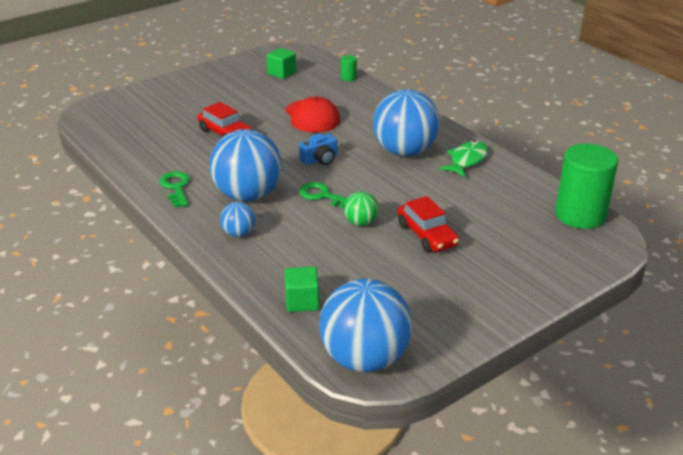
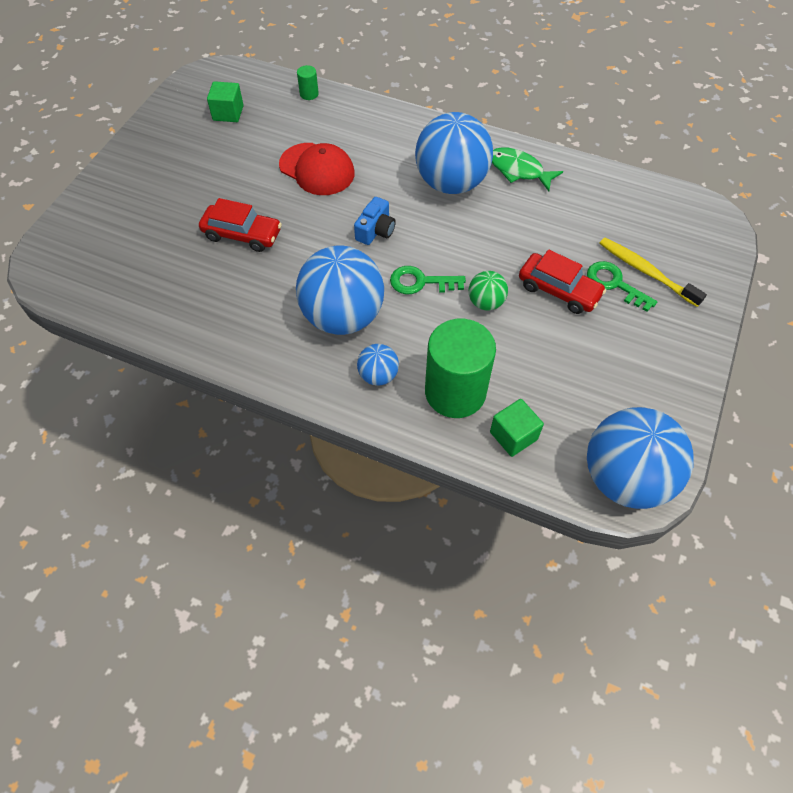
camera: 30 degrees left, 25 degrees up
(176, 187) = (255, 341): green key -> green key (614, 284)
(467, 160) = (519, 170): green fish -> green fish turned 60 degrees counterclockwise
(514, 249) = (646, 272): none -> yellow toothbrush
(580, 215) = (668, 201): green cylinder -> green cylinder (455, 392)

* [Task goal]: Word for word, restate the lines from the one holding "(467, 160) = (519, 170): green" to the last line of the records.

* [Answer box]:
(467, 160) = (519, 170): green fish -> green fish turned 60 degrees counterclockwise
(514, 249) = (646, 272): none -> yellow toothbrush
(580, 215) = (668, 201): green cylinder -> green cylinder (455, 392)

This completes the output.